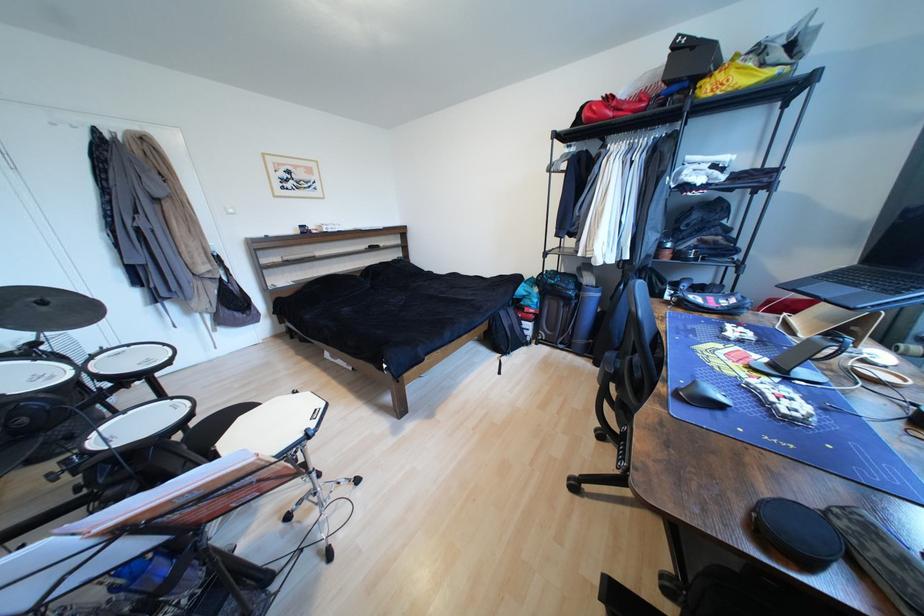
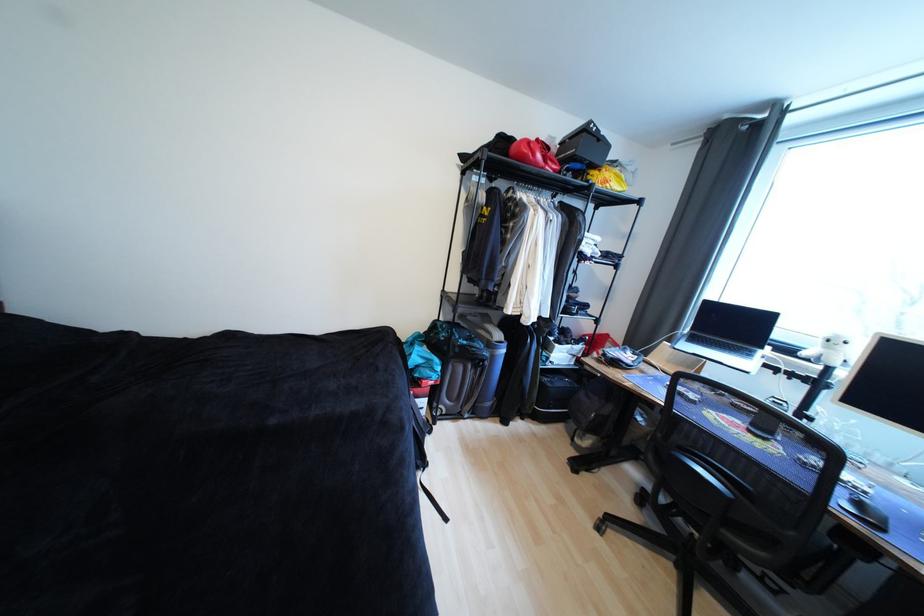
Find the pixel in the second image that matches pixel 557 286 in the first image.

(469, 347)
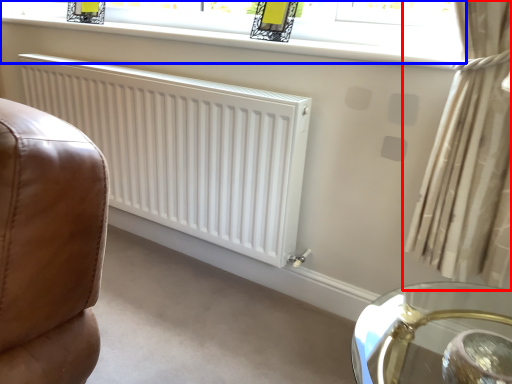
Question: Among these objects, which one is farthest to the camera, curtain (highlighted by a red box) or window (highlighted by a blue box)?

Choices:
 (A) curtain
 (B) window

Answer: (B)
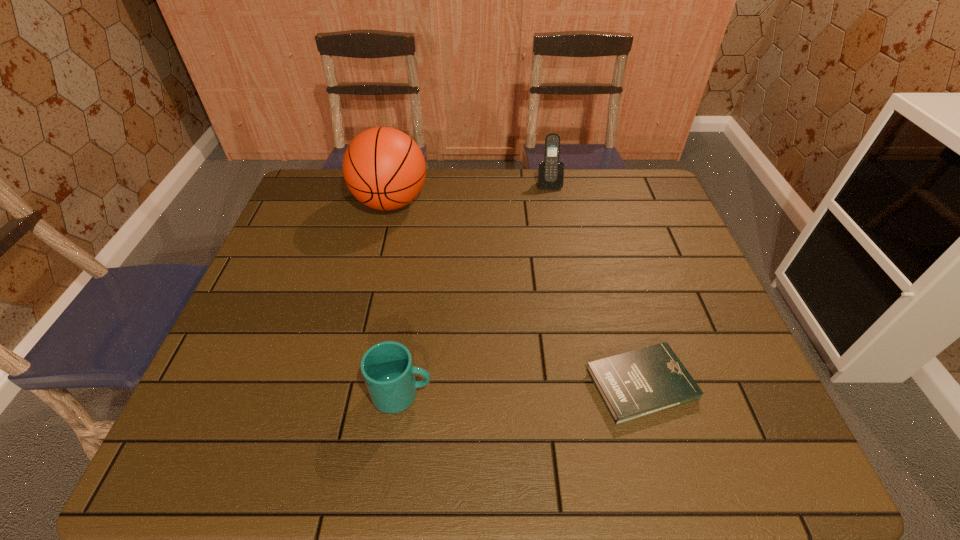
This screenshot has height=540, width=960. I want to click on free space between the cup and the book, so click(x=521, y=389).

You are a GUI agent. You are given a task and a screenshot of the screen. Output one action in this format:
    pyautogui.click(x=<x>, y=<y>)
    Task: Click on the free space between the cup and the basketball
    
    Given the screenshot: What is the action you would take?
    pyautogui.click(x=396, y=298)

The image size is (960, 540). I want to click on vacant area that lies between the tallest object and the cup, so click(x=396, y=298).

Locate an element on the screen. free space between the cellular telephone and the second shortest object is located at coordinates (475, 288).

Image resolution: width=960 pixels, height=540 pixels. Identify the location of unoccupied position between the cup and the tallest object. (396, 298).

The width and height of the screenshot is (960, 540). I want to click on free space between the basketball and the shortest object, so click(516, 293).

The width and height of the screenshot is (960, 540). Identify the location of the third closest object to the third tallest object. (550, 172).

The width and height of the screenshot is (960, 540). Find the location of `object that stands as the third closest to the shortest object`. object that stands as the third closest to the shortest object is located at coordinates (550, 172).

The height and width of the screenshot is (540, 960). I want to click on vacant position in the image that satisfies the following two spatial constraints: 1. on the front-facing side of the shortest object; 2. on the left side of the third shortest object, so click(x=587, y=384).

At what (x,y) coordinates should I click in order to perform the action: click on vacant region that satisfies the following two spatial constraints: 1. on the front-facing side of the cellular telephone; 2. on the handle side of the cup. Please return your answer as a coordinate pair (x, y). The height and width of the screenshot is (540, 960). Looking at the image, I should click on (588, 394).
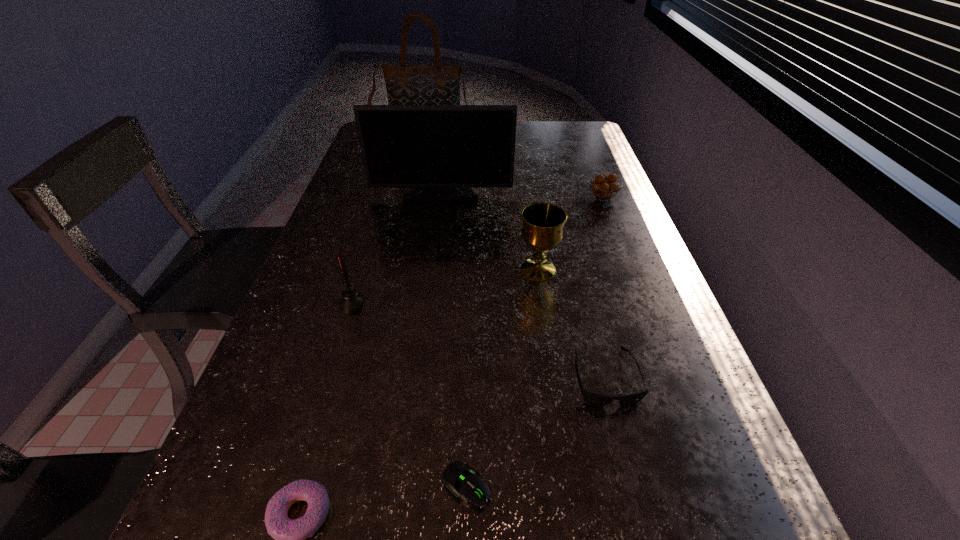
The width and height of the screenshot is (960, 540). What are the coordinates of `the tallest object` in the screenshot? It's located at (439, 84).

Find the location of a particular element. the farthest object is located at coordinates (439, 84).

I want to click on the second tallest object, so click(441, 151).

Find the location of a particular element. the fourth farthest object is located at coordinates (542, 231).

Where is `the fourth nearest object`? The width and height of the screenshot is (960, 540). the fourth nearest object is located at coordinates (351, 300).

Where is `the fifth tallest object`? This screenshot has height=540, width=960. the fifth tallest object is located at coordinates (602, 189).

◆ ◆ ◆ ◆ ◆

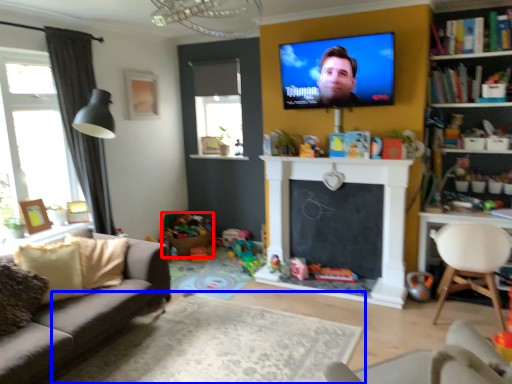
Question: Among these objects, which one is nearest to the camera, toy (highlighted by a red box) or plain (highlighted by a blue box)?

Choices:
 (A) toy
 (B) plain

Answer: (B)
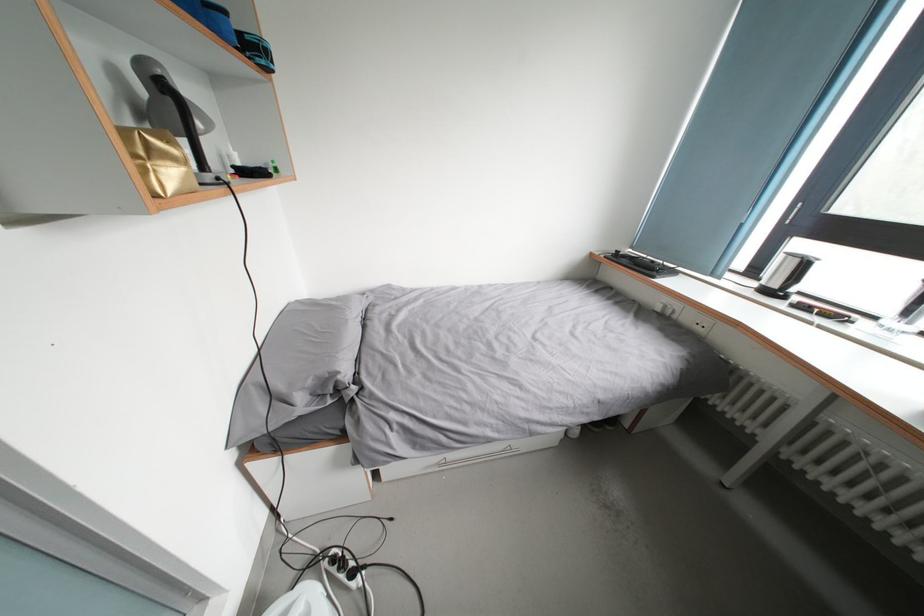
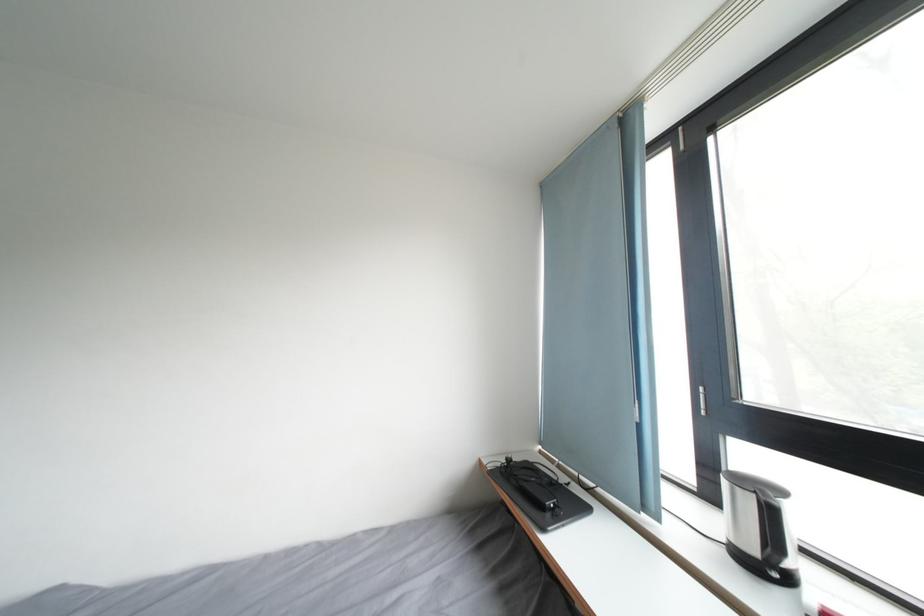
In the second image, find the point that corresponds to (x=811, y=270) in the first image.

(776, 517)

◆ ◆ ◆ ◆ ◆

Assignment:
Output the lines of the entries above, from the line with "At what (x,y)" to the line with "Find the location of a particular element. the fourth", as a JSON list of strings, one string per line, leaving out blank lines and the pictures.

Result below:
[
  "At what (x,y) coordinates should I click in order to perform the action: click on vacant region that satisfies the following two spatial constraints: 1. on the front-facing side of the cellular telephone; 2. on the handle side of the cup. Please return your answer as a coordinate pair (x, y). The height and width of the screenshot is (540, 960). Looking at the image, I should click on (588, 394).",
  "The width and height of the screenshot is (960, 540). What are the coordinates of `the tallest object` in the screenshot? It's located at (439, 84).",
  "Find the location of a particular element. the farthest object is located at coordinates (439, 84).",
  "I want to click on the second tallest object, so click(441, 151).",
  "Find the location of a particular element. the fourth farthest object is located at coordinates (542, 231)."
]